Exercise details:
Each record must appear in the answer exactly as it does in the data.

═══ Data for this exercise ═══

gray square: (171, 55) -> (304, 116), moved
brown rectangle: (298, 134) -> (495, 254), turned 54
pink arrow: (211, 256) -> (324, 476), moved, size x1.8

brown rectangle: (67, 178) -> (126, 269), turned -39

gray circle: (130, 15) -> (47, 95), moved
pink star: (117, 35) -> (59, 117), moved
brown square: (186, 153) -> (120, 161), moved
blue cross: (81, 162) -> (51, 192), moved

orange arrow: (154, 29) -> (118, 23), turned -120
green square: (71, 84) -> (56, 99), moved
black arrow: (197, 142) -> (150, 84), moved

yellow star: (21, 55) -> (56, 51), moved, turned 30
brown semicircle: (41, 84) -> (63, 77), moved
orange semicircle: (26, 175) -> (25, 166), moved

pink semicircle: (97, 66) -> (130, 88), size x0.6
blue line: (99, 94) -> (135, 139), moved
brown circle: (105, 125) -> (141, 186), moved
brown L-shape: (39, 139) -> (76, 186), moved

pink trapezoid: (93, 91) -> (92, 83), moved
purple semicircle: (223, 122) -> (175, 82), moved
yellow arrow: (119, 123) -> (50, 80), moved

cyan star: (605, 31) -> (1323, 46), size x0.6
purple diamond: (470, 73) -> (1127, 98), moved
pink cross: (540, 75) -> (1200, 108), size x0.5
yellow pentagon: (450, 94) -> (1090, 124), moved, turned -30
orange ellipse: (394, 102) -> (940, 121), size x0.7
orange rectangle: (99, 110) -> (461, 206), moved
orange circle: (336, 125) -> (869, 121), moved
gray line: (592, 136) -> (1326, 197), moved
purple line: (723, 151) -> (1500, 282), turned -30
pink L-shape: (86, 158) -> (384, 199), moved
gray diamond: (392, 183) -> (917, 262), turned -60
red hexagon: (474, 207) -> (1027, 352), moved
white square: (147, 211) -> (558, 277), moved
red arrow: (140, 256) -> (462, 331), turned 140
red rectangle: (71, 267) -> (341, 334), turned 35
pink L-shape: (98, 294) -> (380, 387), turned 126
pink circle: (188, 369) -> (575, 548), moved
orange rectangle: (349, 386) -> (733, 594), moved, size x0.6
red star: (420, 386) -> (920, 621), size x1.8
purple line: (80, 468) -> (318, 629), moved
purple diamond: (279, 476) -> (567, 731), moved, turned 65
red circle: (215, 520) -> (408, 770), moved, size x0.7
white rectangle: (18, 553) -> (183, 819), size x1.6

═══

Answer section:
gray square: (171, 55) -> (304, 116), moved
brown rectangle: (298, 134) -> (495, 254), turned 54
pink arrow: (211, 256) -> (324, 476), moved, size x1.8

brown rectangle: (67, 178) -> (126, 269), turned -39

gray circle: (130, 15) -> (47, 95), moved
pink star: (117, 35) -> (59, 117), moved
brown square: (186, 153) -> (120, 161), moved
blue cross: (81, 162) -> (51, 192), moved

orange arrow: (154, 29) -> (118, 23), turned -120
green square: (71, 84) -> (56, 99), moved
black arrow: (197, 142) -> (150, 84), moved

yellow star: (21, 55) -> (56, 51), moved, turned 30
brown semicircle: (41, 84) -> (63, 77), moved
orange semicircle: (26, 175) -> (25, 166), moved

pink semicircle: (97, 66) -> (130, 88), size x0.6
blue line: (99, 94) -> (135, 139), moved
brown circle: (105, 125) -> (141, 186), moved
brown L-shape: (39, 139) -> (76, 186), moved

pink trapezoid: (93, 91) -> (92, 83), moved
purple semicircle: (223, 122) -> (175, 82), moved
yellow arrow: (119, 123) -> (50, 80), moved

cyan star: (605, 31) -> (1323, 46), size x0.6
purple diamond: (470, 73) -> (1127, 98), moved
pink cross: (540, 75) -> (1200, 108), size x0.5
yellow pentagon: (450, 94) -> (1090, 124), moved, turned -30
orange ellipse: (394, 102) -> (940, 121), size x0.7
orange rectangle: (99, 110) -> (461, 206), moved
orange circle: (336, 125) -> (869, 121), moved
gray line: (592, 136) -> (1326, 197), moved
purple line: (723, 151) -> (1500, 282), turned -30
pink L-shape: (86, 158) -> (384, 199), moved
gray diamond: (392, 183) -> (917, 262), turned -60
red hexagon: (474, 207) -> (1027, 352), moved
white square: (147, 211) -> (558, 277), moved
red arrow: (140, 256) -> (462, 331), turned 140
red rectangle: (71, 267) -> (341, 334), turned 35
pink L-shape: (98, 294) -> (380, 387), turned 126
pink circle: (188, 369) -> (575, 548), moved
orange rectangle: (349, 386) -> (733, 594), moved, size x0.6
red star: (420, 386) -> (920, 621), size x1.8
purple line: (80, 468) -> (318, 629), moved
purple diamond: (279, 476) -> (567, 731), moved, turned 65
red circle: (215, 520) -> (408, 770), moved, size x0.7
white rectangle: (18, 553) -> (183, 819), size x1.6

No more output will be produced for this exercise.